> _EXERCISE PROMPT_:
In the records below, find the line containing "(603, 186) = (796, 344): red donut -> none", then print it and every following line exactly, through the last, without pictures.

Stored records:
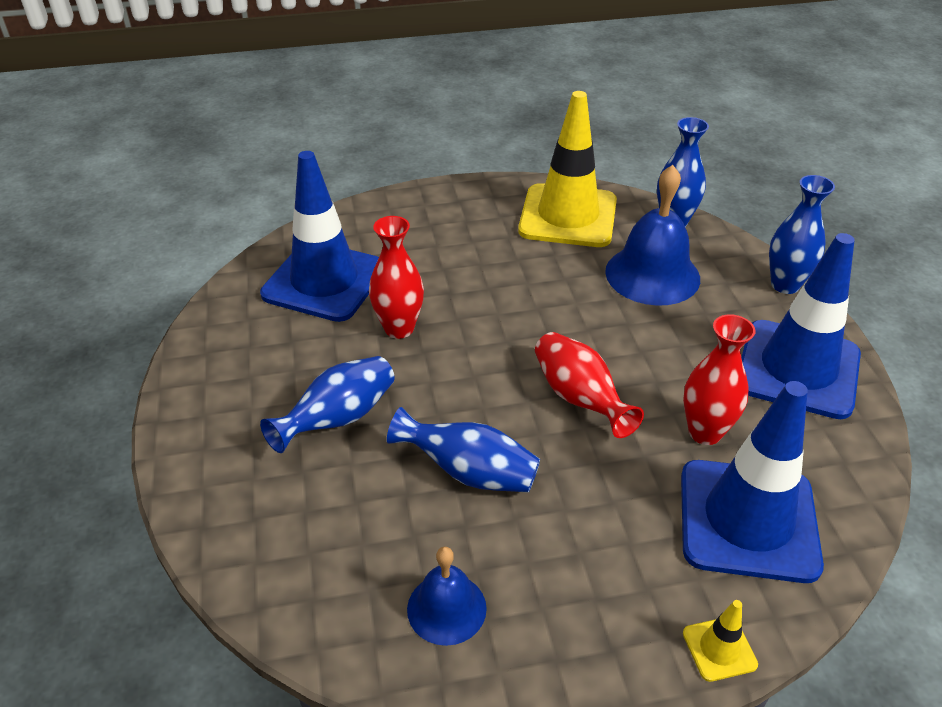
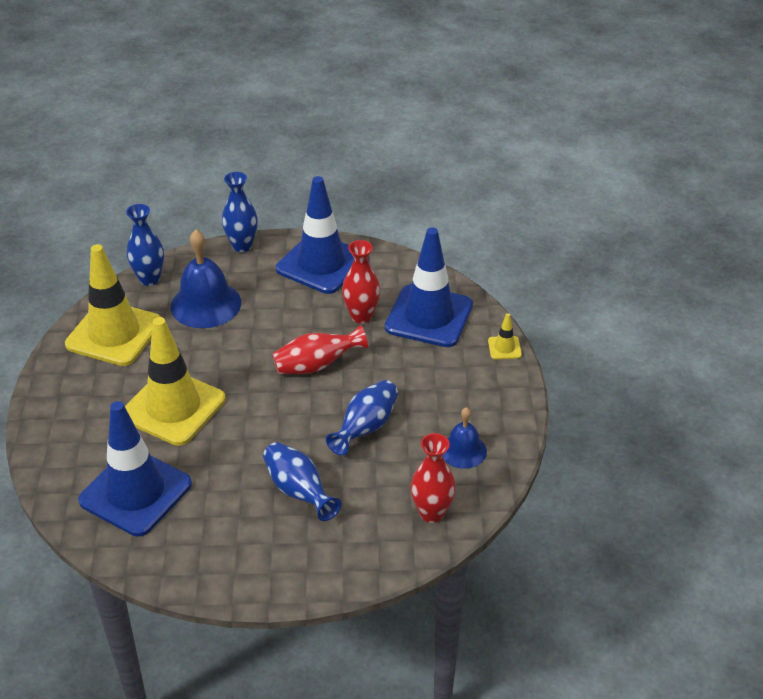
camera: 80 degrees left, 0 degrees up
(399, 328) = (213, 450): red vase -> red vase (431, 513)
(462, 283) = (173, 407): none -> yellow traffic cone

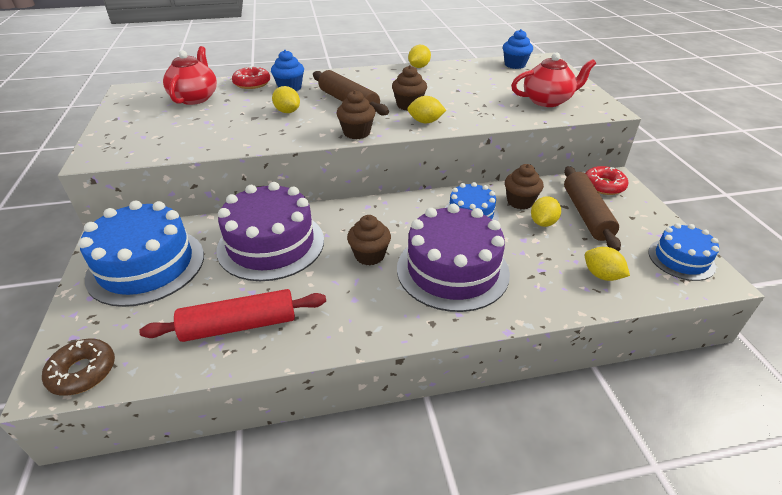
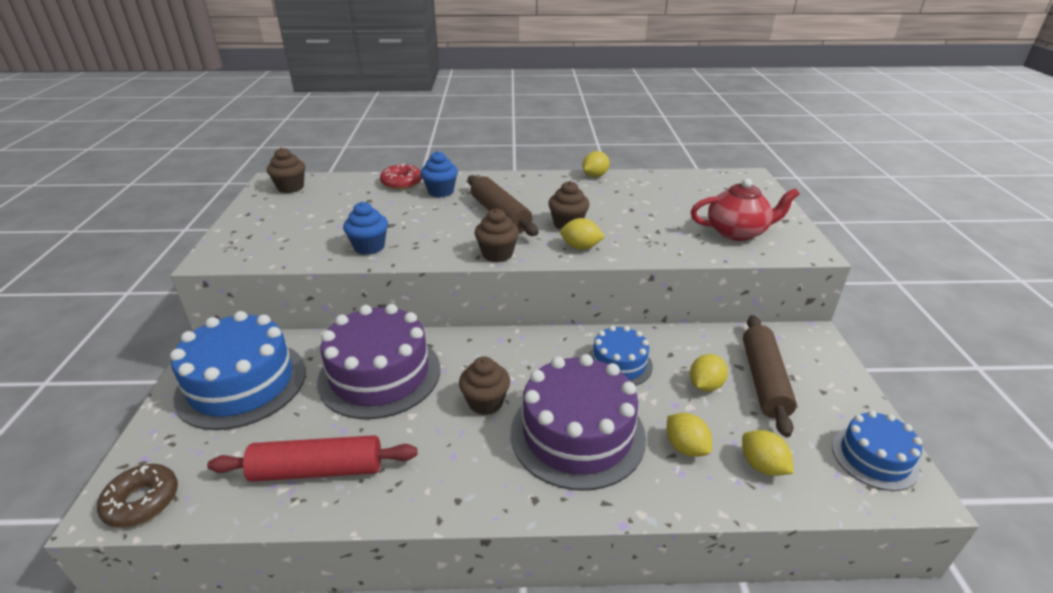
camera: 10 degrees right, 5 degrees down
(195, 98) = (336, 196): red teapot -> none
(287, 111) = (429, 221): yellow lemon -> yellow lemon (685, 447)
(515, 65) = (711, 181): blue cupcake -> blue cupcake (369, 247)
(520, 202) = (684, 354): brown cupcake -> brown cupcake (290, 187)
(603, 186) = (796, 344): red donut -> none

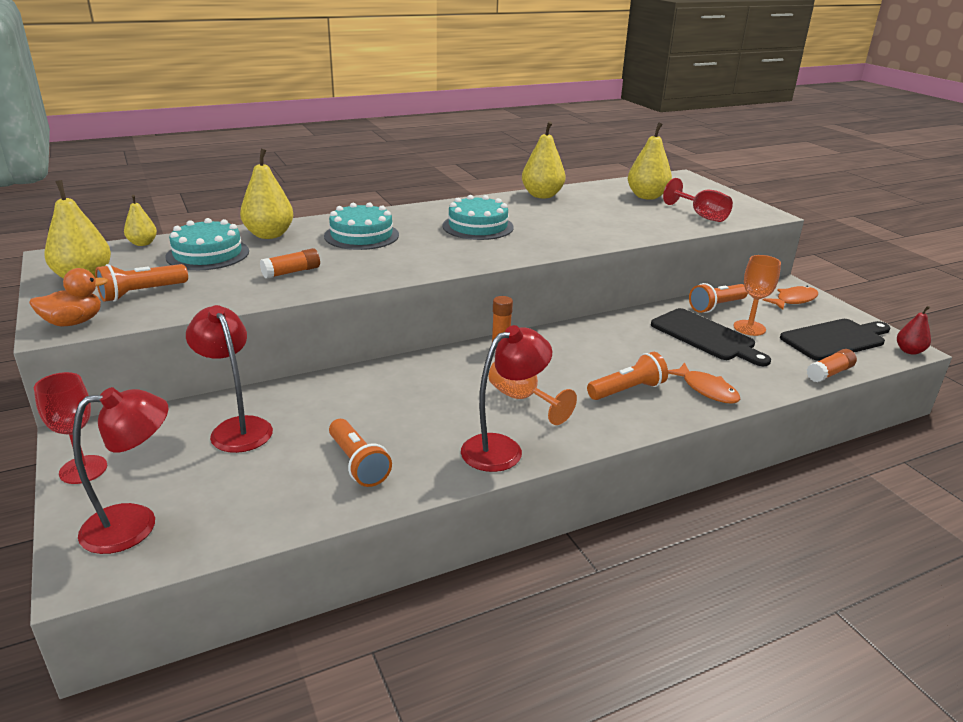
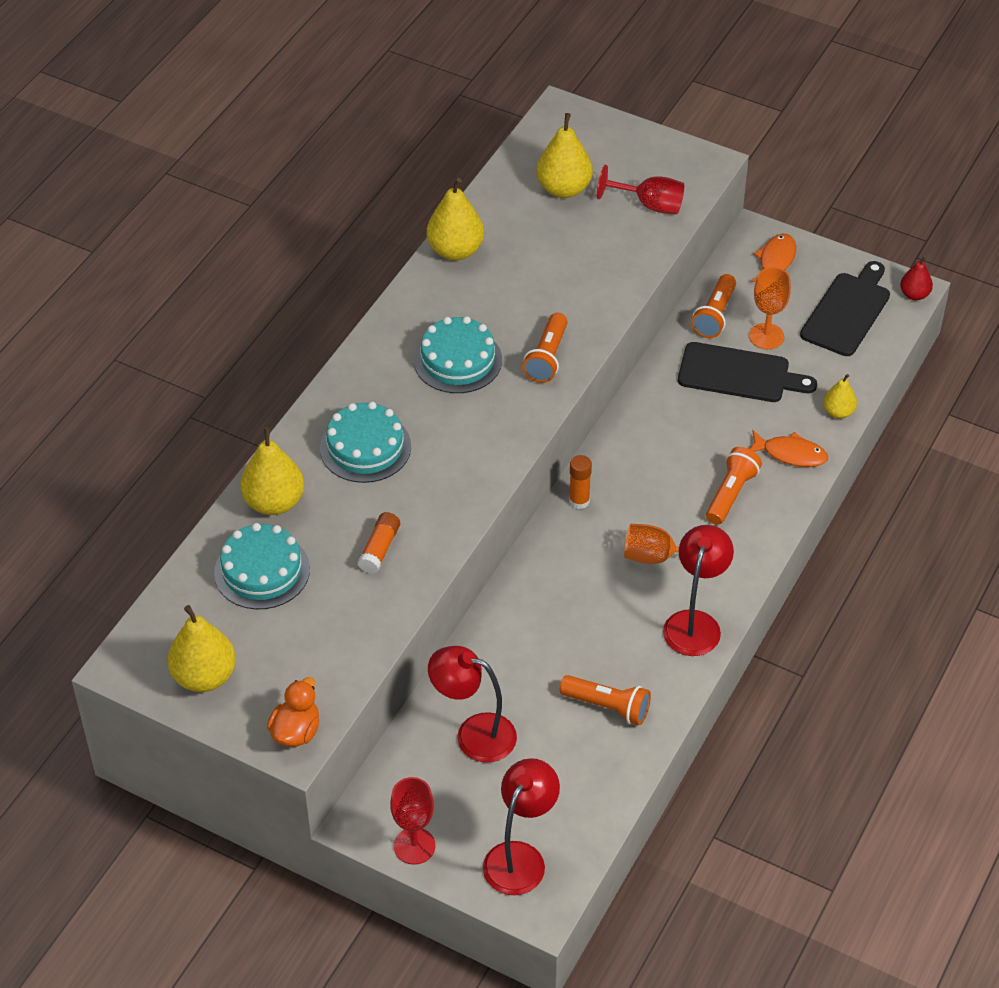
camera: 35 degrees left, 20 degrees up
(141, 293) = (292, 662): orange flashlight -> orange flashlight (547, 358)
(142, 243) = (171, 594): yellow pear -> yellow pear (838, 412)
(829, 373) = (869, 370): orange glue stick -> none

> _REPLY_:
(603, 186) = (796, 344): red donut -> none

camera: 35 degrees left, 20 degrees up
(141, 293) = (292, 662): orange flashlight -> orange flashlight (547, 358)
(142, 243) = (171, 594): yellow pear -> yellow pear (838, 412)
(829, 373) = (869, 370): orange glue stick -> none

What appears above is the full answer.